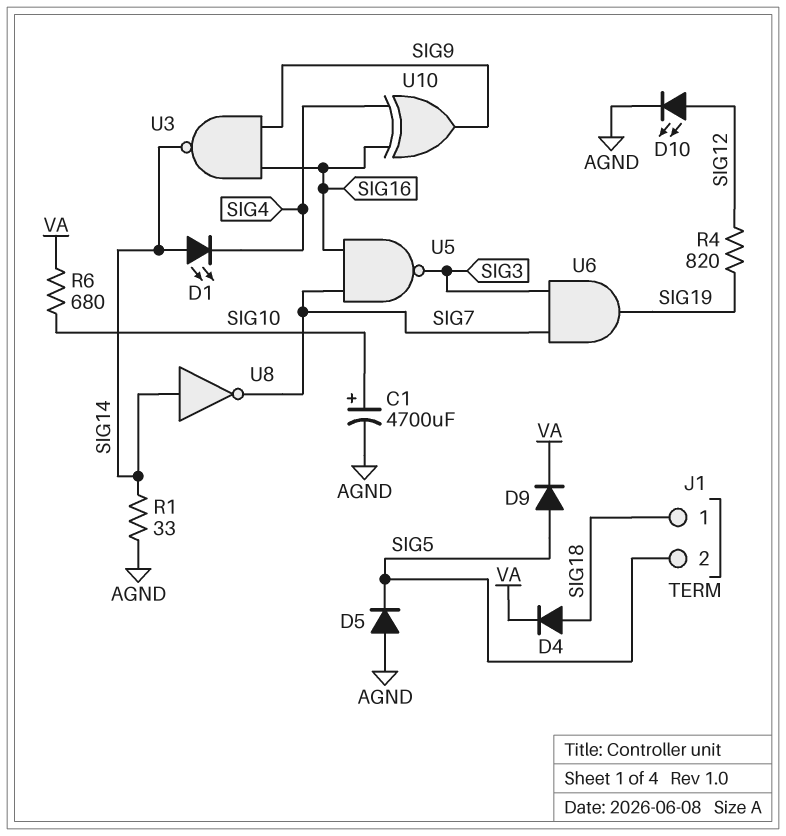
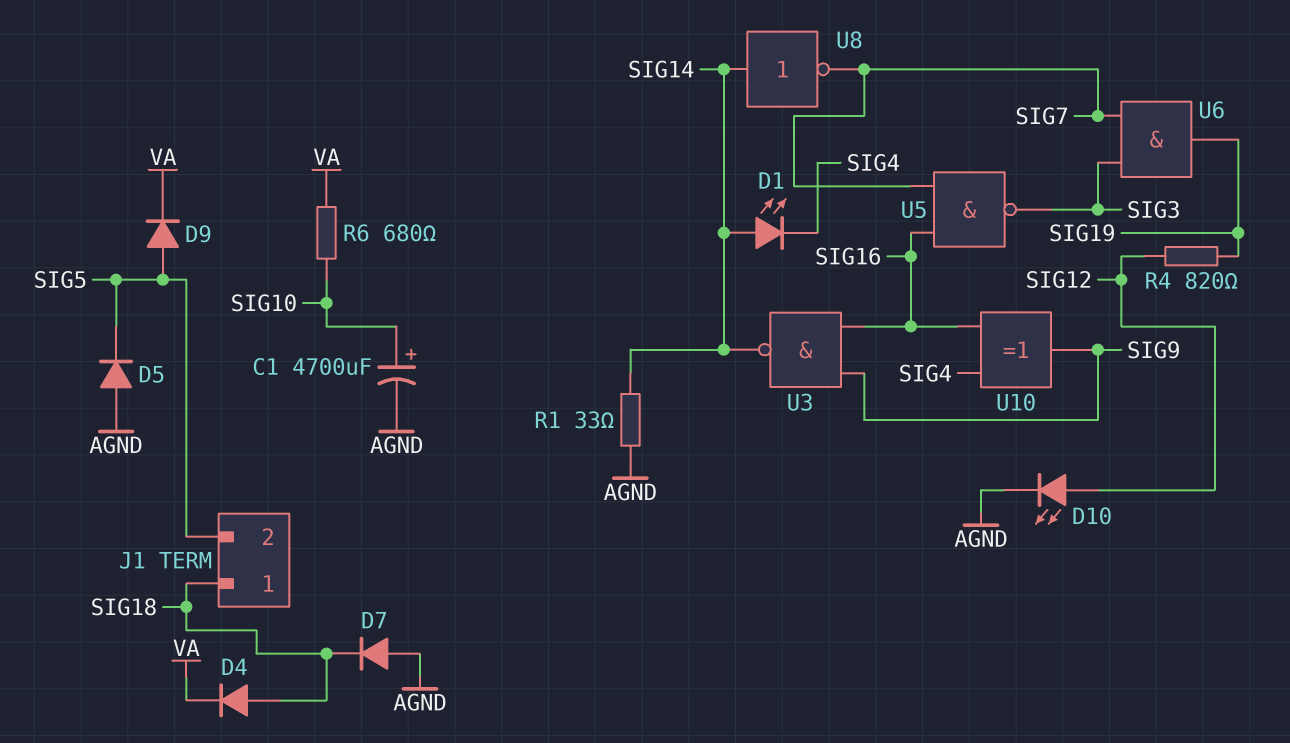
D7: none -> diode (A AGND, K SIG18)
=======
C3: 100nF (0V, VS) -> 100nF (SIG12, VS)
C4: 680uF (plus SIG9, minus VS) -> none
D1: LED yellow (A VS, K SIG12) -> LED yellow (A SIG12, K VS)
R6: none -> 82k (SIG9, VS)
=======
State the number of lines in these entries that include the string "none". Provide nothing beyond that number.

Written answer —
3